- **TASK INSTRUCTIONS**
The answer must be every line of the data that holds the word "minus".

- **DATA FOR THE TASK**
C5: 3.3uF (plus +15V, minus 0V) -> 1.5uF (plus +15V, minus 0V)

==

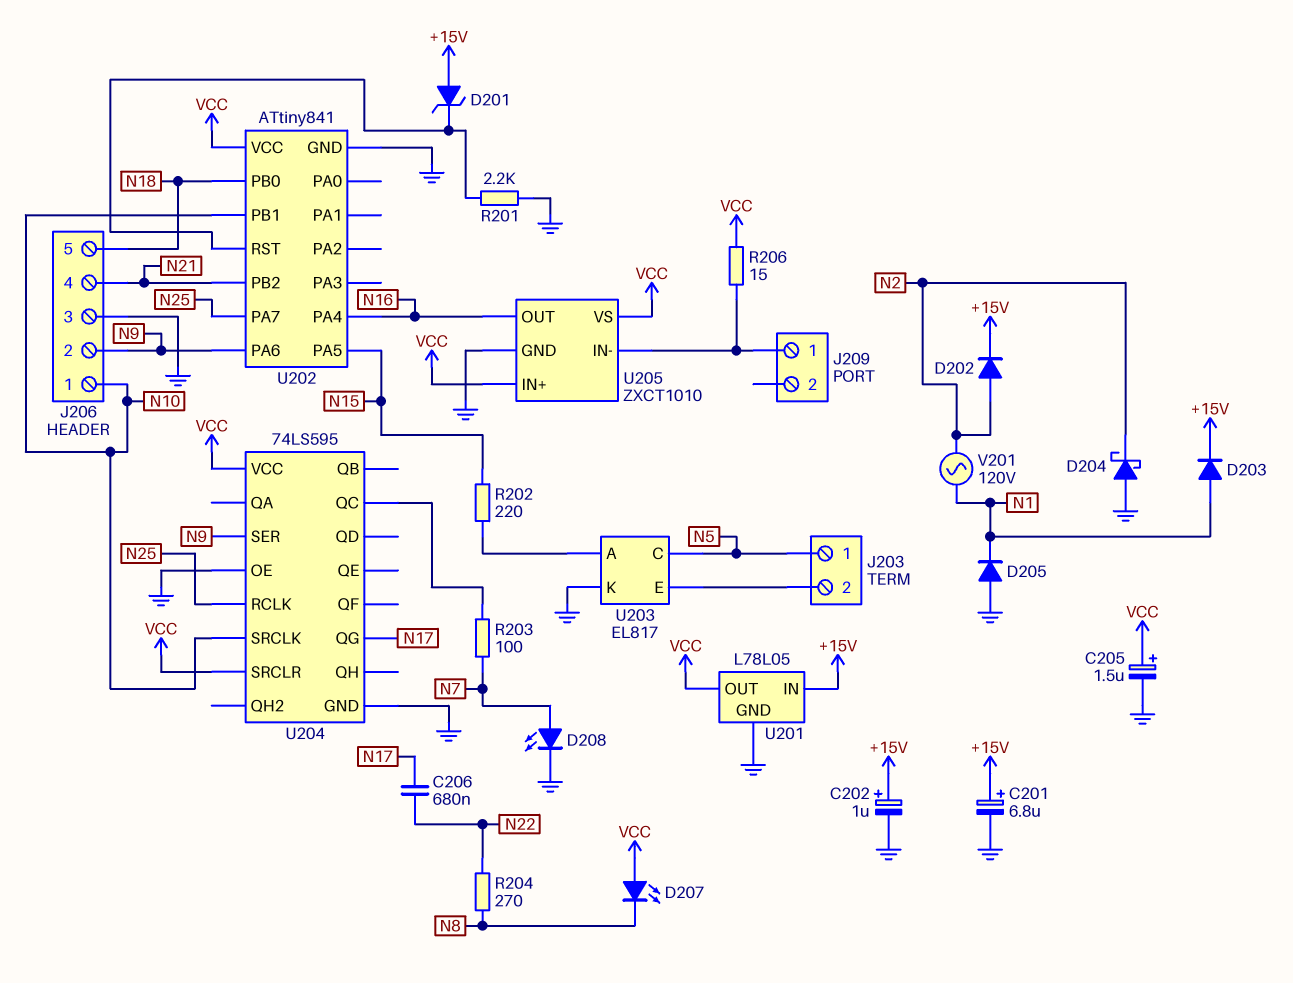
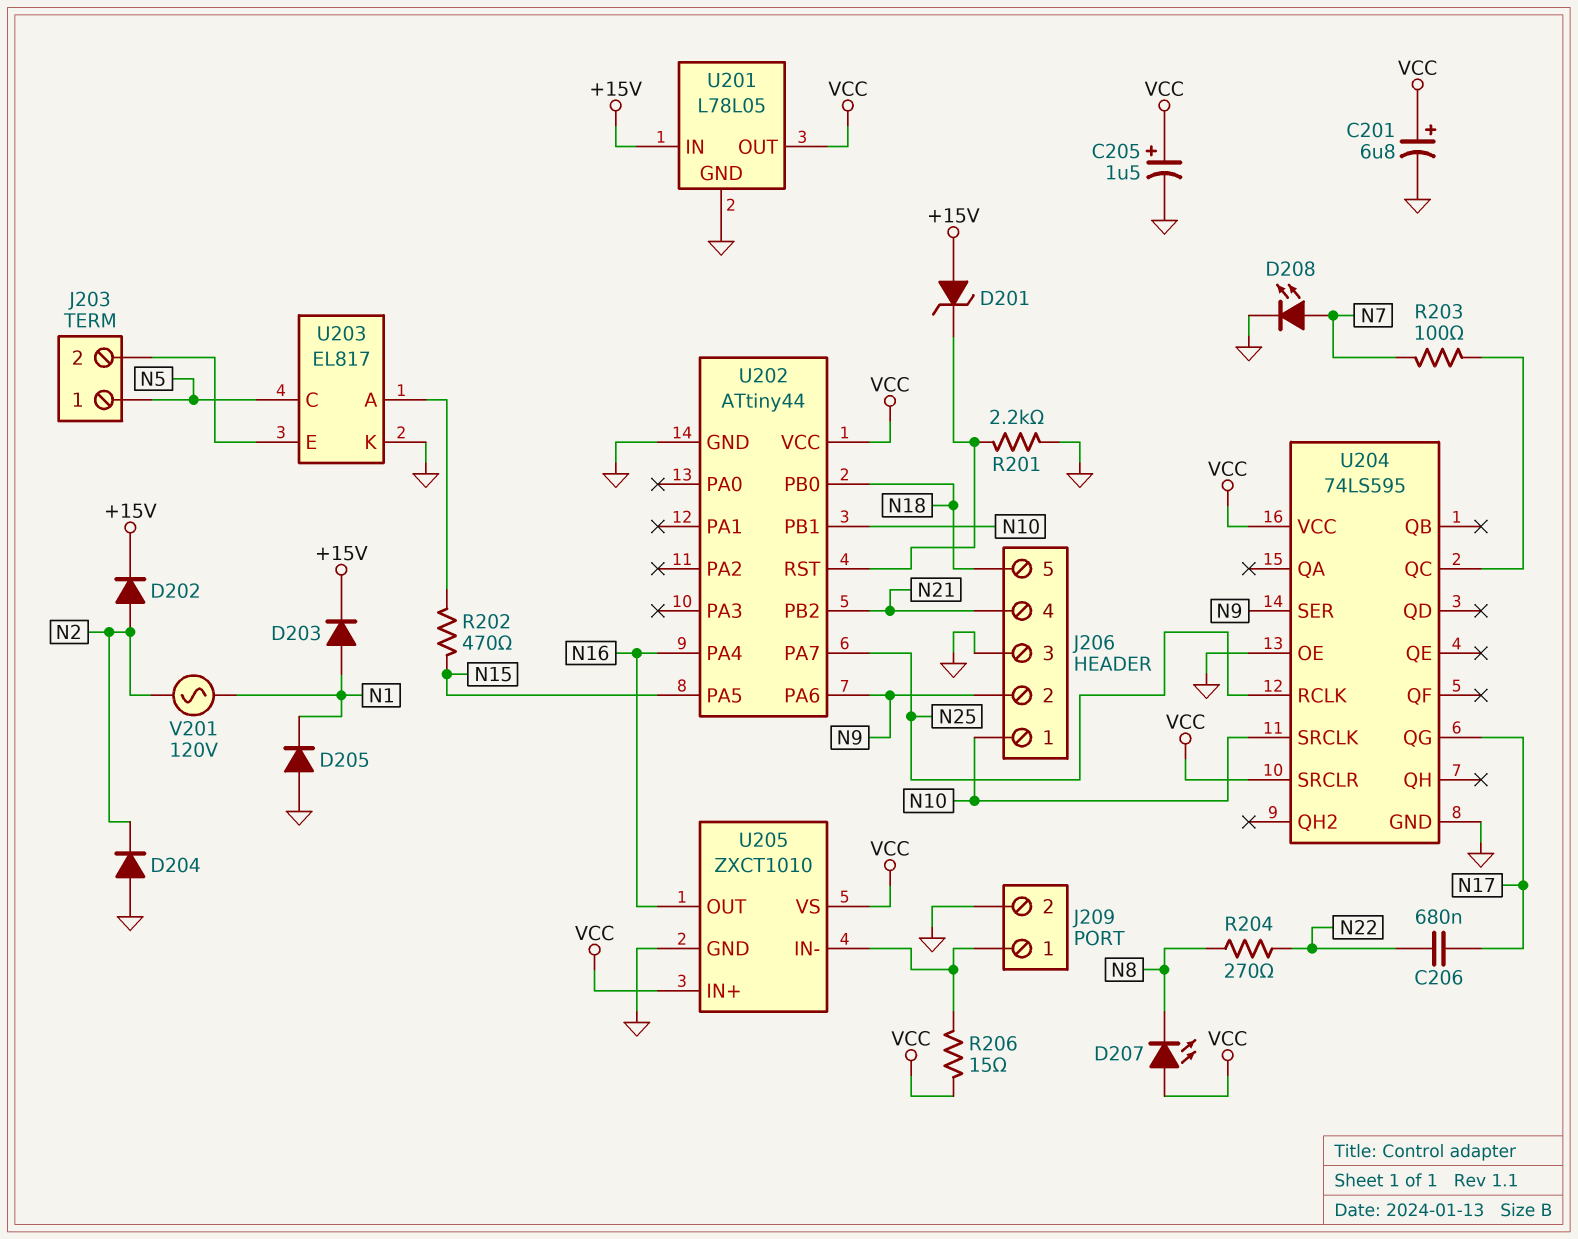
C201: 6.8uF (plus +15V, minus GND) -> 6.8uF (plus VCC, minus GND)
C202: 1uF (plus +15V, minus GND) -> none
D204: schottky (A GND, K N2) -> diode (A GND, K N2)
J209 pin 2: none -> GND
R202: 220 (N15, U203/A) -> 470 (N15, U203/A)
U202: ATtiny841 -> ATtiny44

- **SOLUTION**
C5: 3.3uF (plus +15V, minus 0V) -> 1.5uF (plus +15V, minus 0V)
C201: 6.8uF (plus +15V, minus GND) -> 6.8uF (plus VCC, minus GND)
C202: 1uF (plus +15V, minus GND) -> none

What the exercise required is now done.